= TASK PROMPT =
Exactly the lines from the one containing "R2: 7.5k (GND, RESET) -> 7.5k (+9V, RESET)" through the end of the records must be reproduced; leave out all pictures.

PROVIDED DATA Block Start

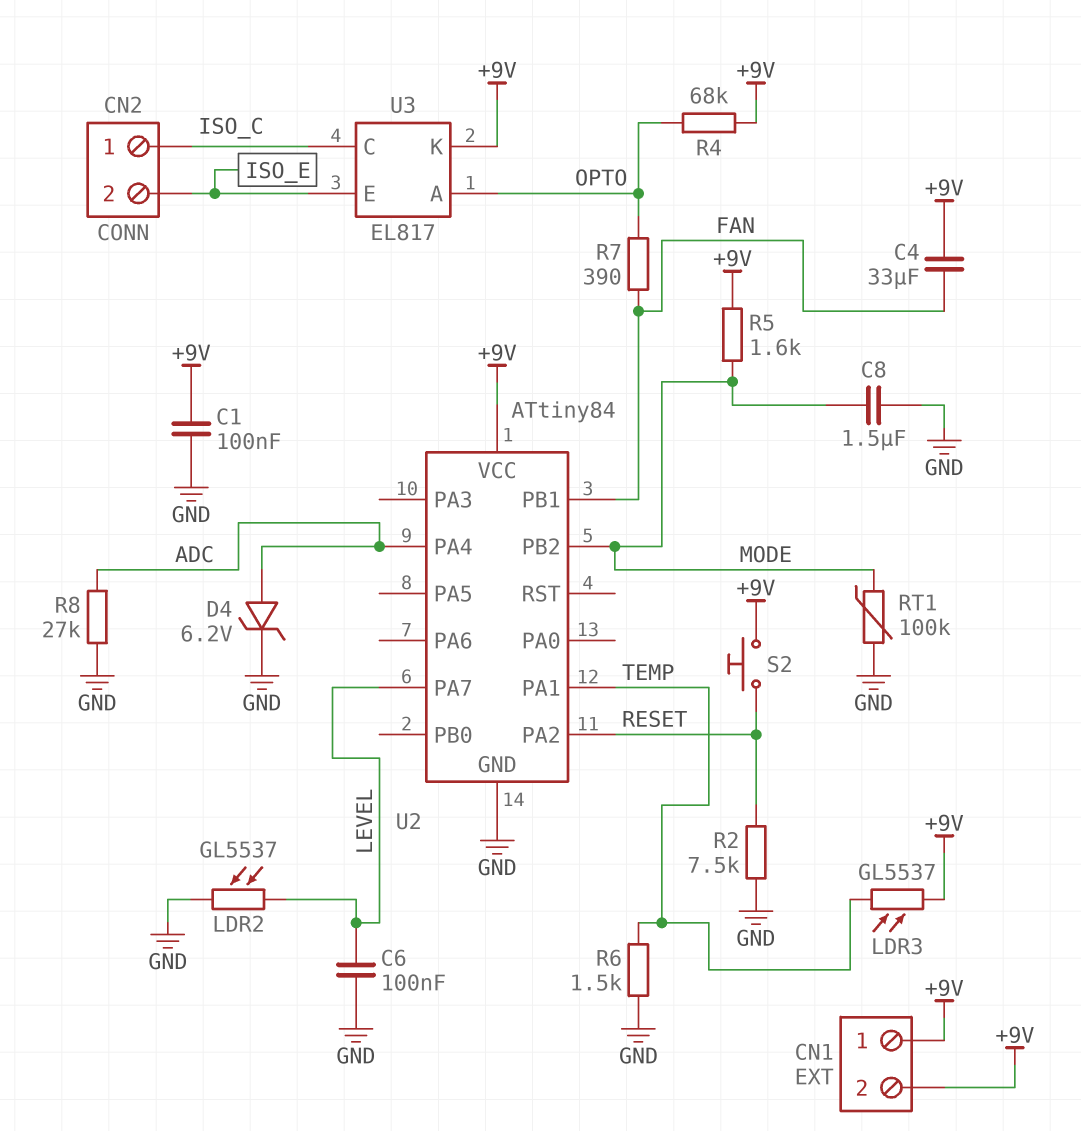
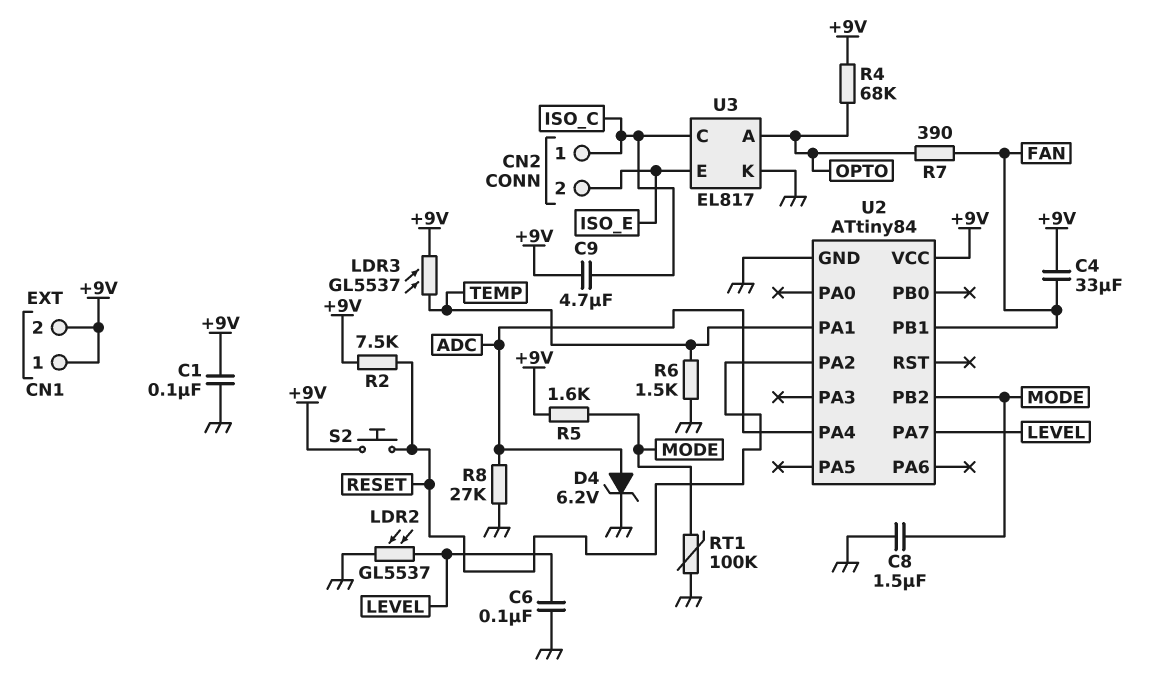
C9: none -> 4.7uF (+9V, ISO_C)
R2: 7.5k (GND, RESET) -> 7.5k (+9V, RESET)
U3 pin K: +9V -> GND

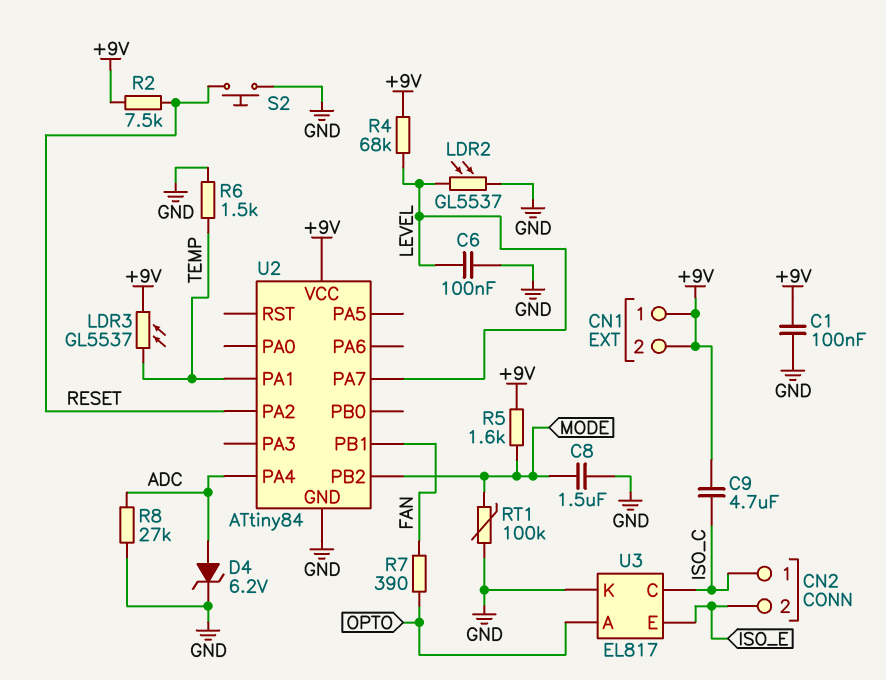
C4: 33uF (+9V, FAN) -> none
R4: 68k (+9V, OPTO) -> 68k (+9V, LEVEL)
S2: button (+9V, RESET) -> button (GND, RESET)

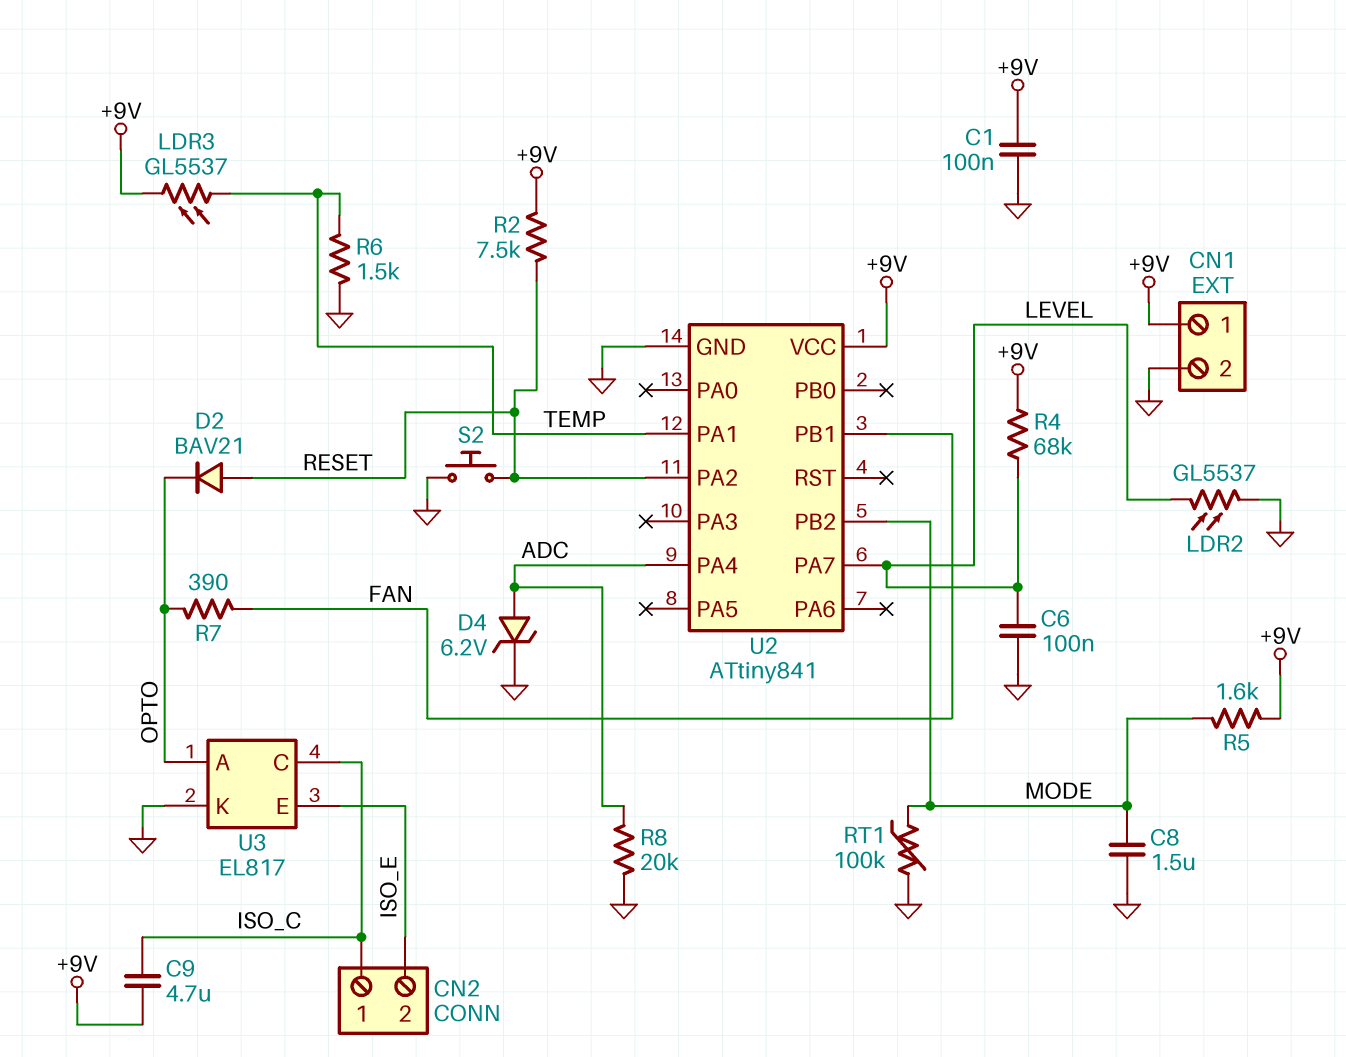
CN1 pin 2: +9V -> GND
D2: none -> diode BAV21 (A RESET, K OPTO)
R8: 27k (ADC, GND) -> 20k (ADC, GND)
U2: ATtiny84 -> ATtiny841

PROVIDED DATA Block End

= ANSWER SPACE =
R2: 7.5k (GND, RESET) -> 7.5k (+9V, RESET)
U3 pin K: +9V -> GND

C4: 33uF (+9V, FAN) -> none
R4: 68k (+9V, OPTO) -> 68k (+9V, LEVEL)
S2: button (+9V, RESET) -> button (GND, RESET)

CN1 pin 2: +9V -> GND
D2: none -> diode BAV21 (A RESET, K OPTO)
R8: 27k (ADC, GND) -> 20k (ADC, GND)
U2: ATtiny84 -> ATtiny841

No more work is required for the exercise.